▸ **What you are asked to do**
Could you transcribe exactly the lines from the one containing "C10: 22uF (SPK, VTH) -> 22uF (CMP, SPK)" through the last line of the records below, leaving out the pictures?

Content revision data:

┌──

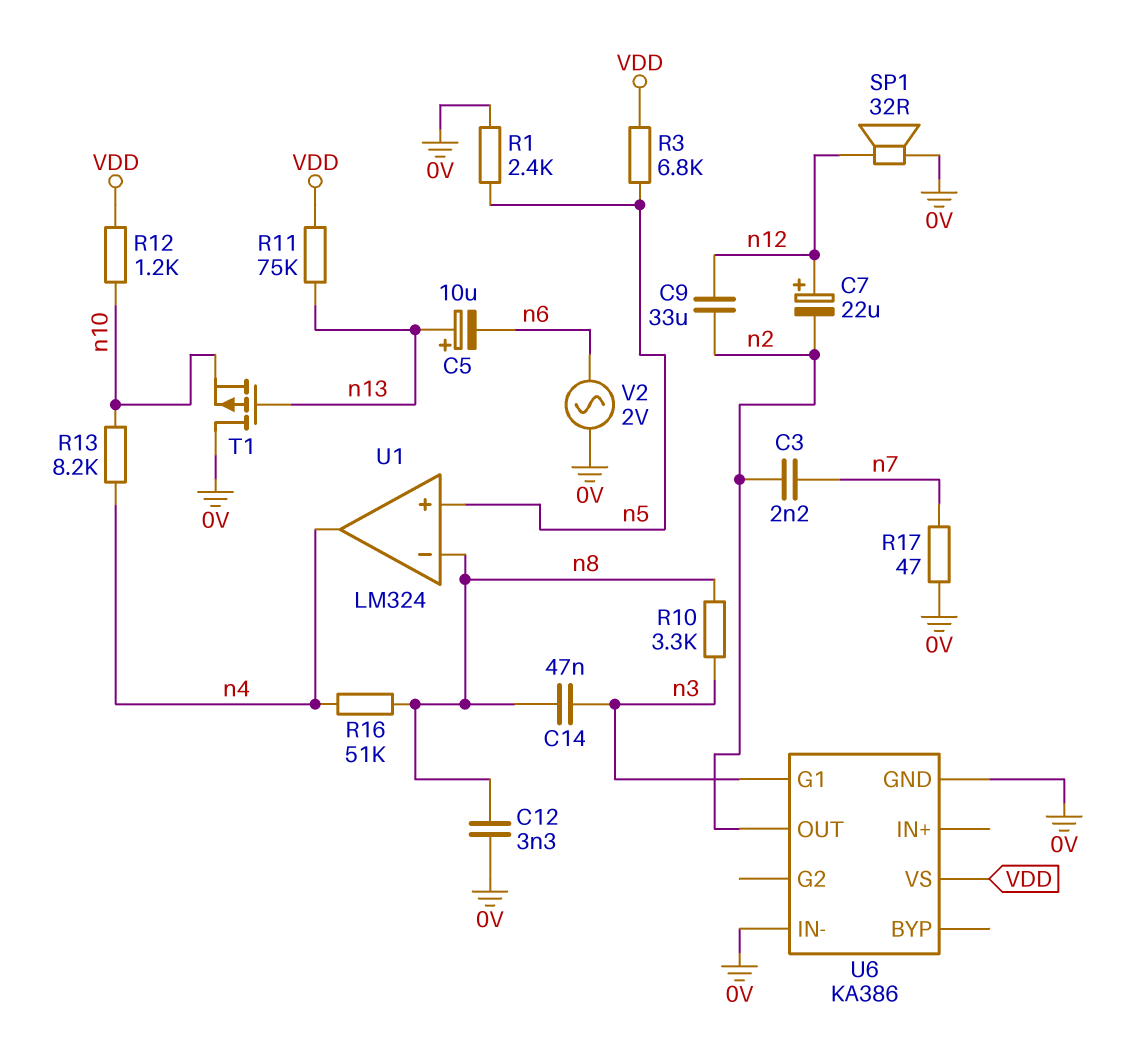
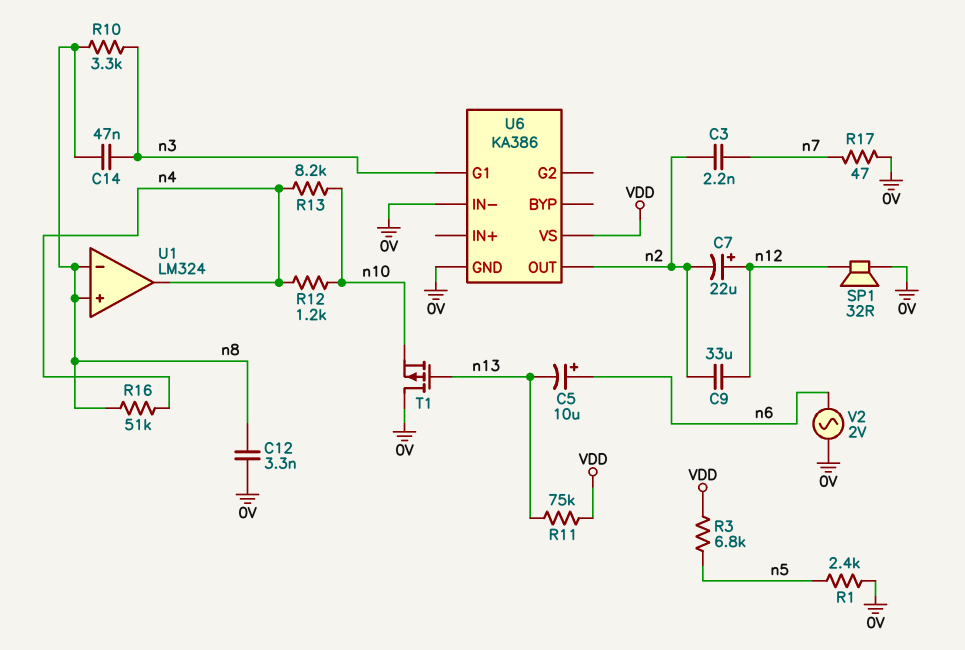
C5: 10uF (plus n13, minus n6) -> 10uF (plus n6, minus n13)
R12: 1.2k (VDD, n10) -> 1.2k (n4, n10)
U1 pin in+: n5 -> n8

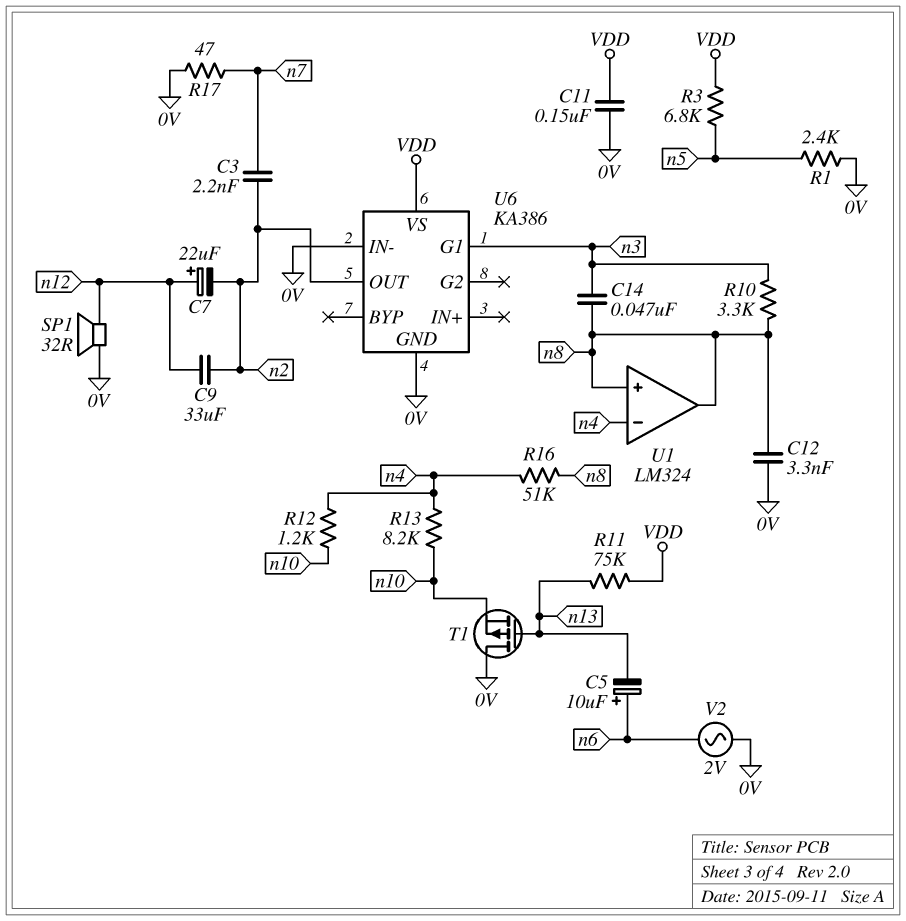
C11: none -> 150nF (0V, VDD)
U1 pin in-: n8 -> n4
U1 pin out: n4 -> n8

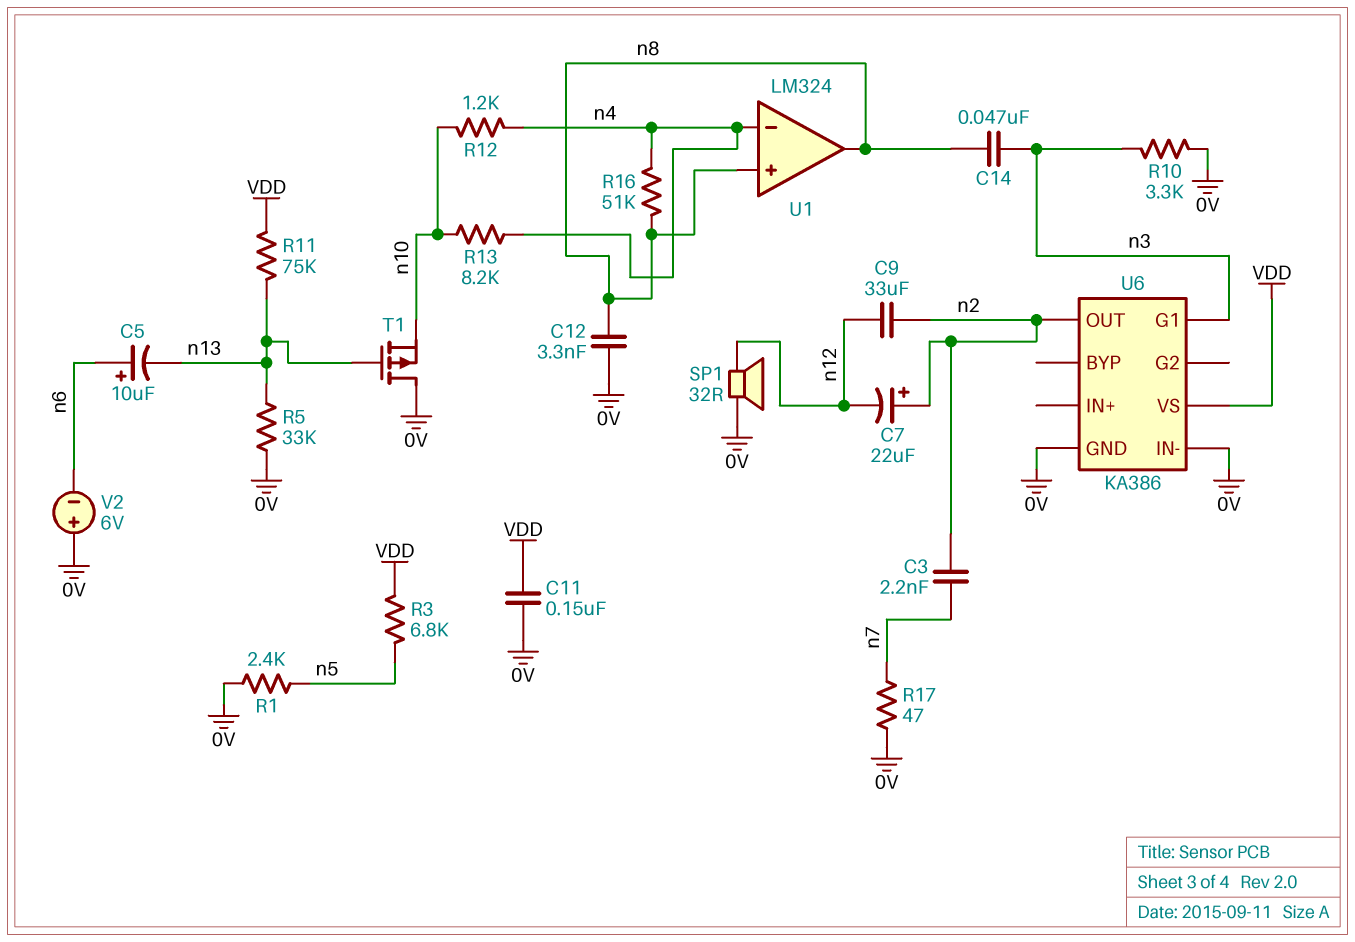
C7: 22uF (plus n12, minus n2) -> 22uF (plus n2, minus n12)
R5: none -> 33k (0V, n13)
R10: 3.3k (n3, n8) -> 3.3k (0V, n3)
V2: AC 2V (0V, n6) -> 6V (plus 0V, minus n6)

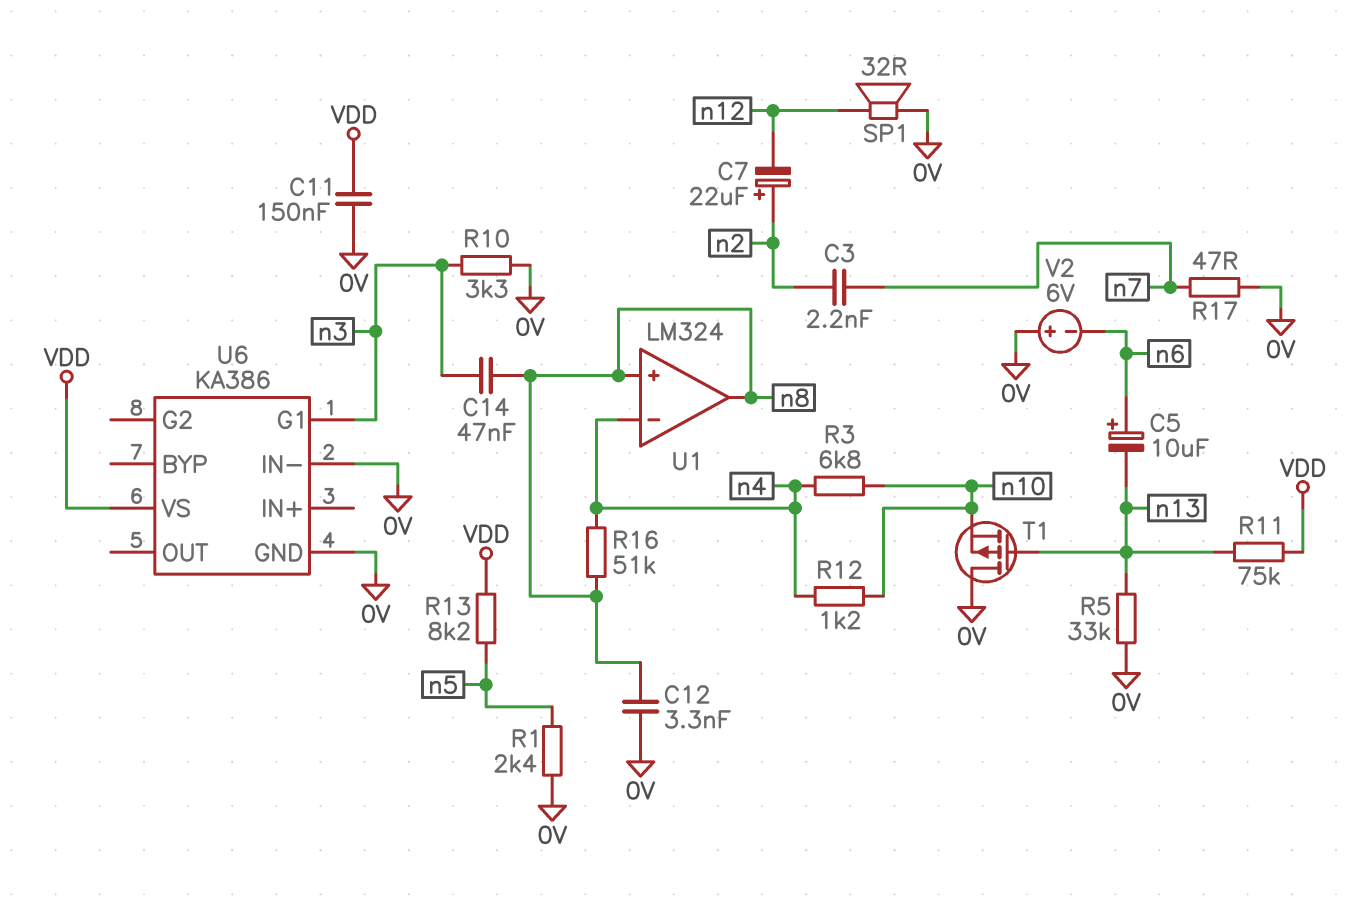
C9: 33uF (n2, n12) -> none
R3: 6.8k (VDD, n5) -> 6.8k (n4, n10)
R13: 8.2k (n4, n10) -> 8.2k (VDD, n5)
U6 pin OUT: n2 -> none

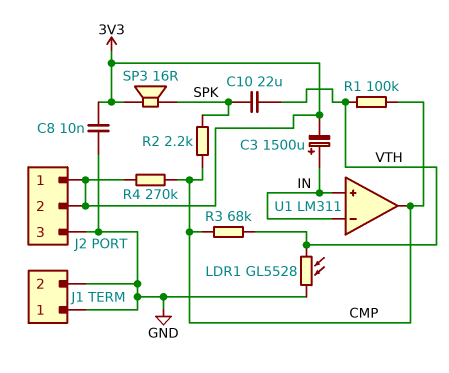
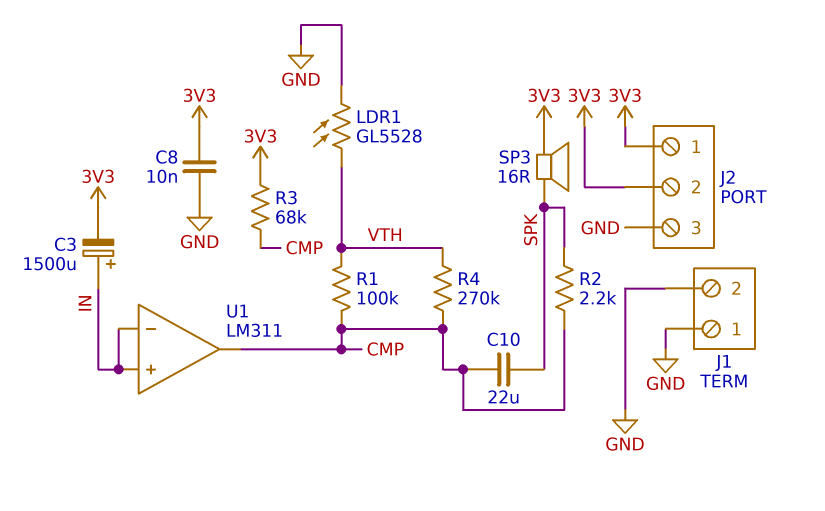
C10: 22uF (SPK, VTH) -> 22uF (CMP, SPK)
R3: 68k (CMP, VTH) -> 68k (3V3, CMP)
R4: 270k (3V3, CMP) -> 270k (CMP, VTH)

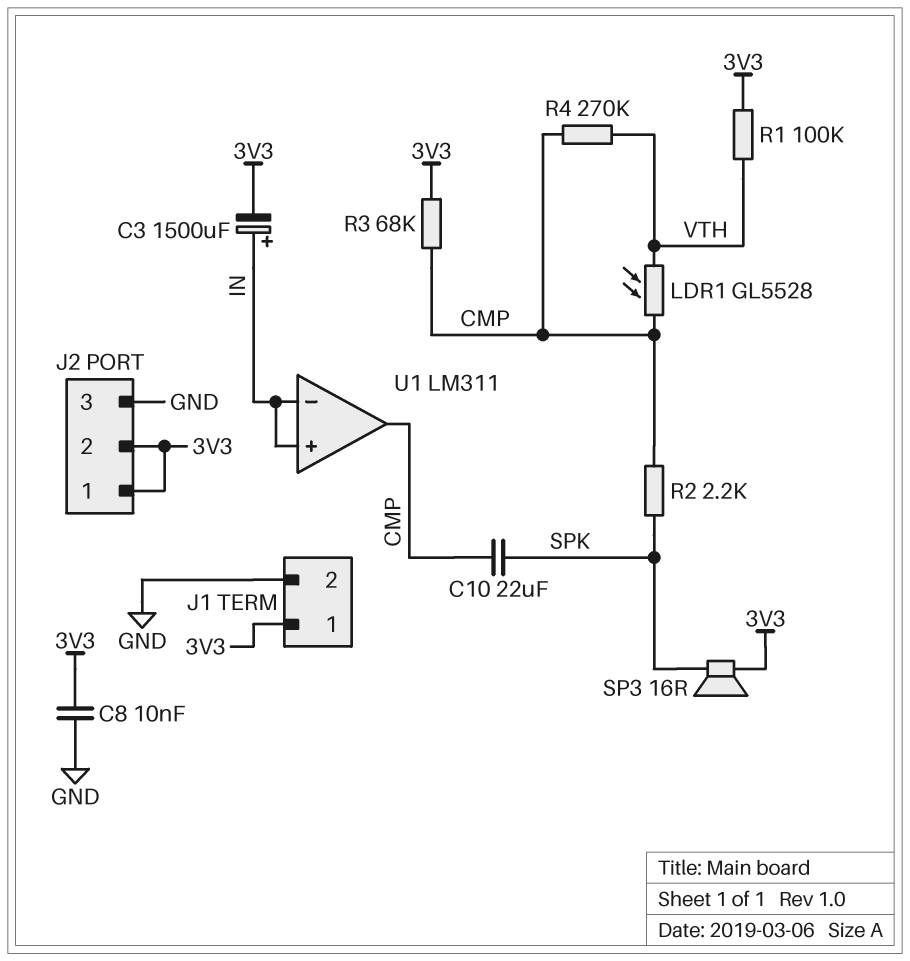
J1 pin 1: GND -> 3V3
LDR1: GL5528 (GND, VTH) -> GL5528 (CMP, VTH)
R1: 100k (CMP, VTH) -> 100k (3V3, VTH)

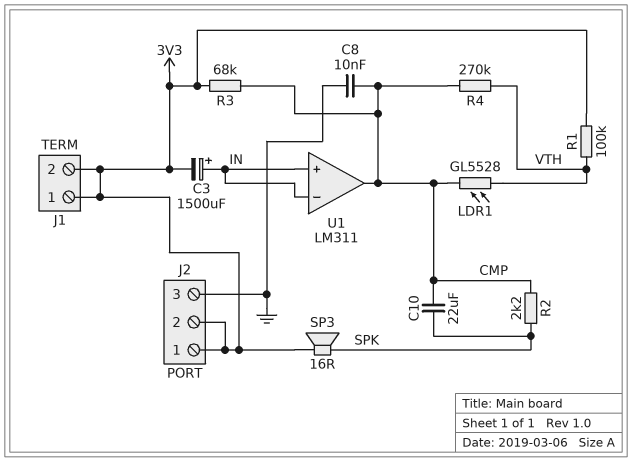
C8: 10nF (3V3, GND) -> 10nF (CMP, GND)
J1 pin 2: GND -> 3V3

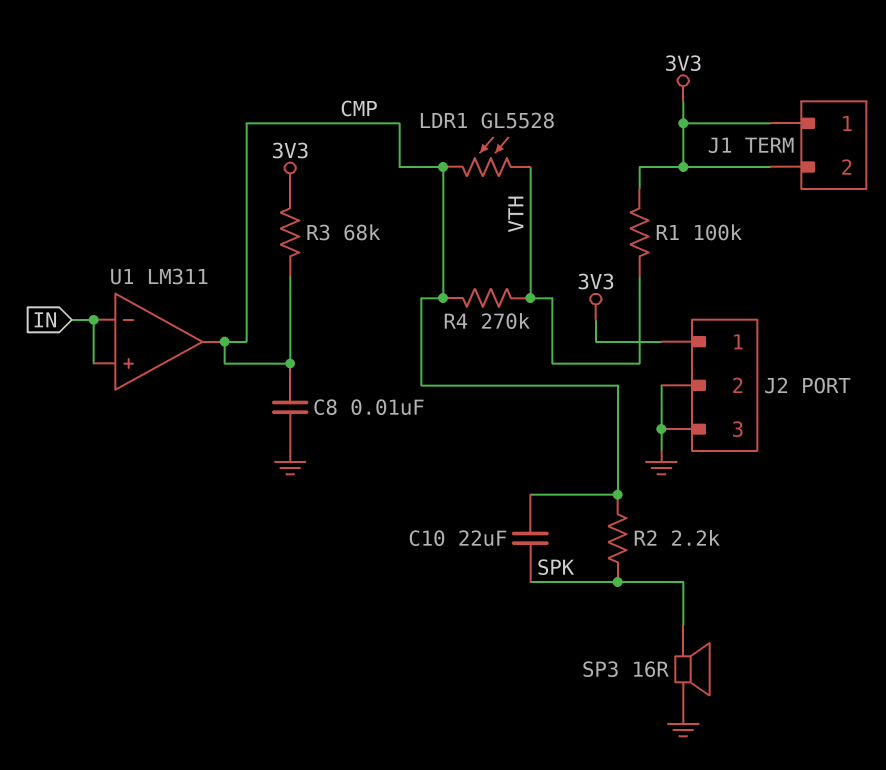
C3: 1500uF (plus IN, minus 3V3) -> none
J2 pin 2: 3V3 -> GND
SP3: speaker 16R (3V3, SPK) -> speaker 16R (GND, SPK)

└──

▸ **Reply to the task**
C10: 22uF (SPK, VTH) -> 22uF (CMP, SPK)
R3: 68k (CMP, VTH) -> 68k (3V3, CMP)
R4: 270k (3V3, CMP) -> 270k (CMP, VTH)

J1 pin 1: GND -> 3V3
LDR1: GL5528 (GND, VTH) -> GL5528 (CMP, VTH)
R1: 100k (CMP, VTH) -> 100k (3V3, VTH)

C8: 10nF (3V3, GND) -> 10nF (CMP, GND)
J1 pin 2: GND -> 3V3

C3: 1500uF (plus IN, minus 3V3) -> none
J2 pin 2: 3V3 -> GND
SP3: speaker 16R (3V3, SPK) -> speaker 16R (GND, SPK)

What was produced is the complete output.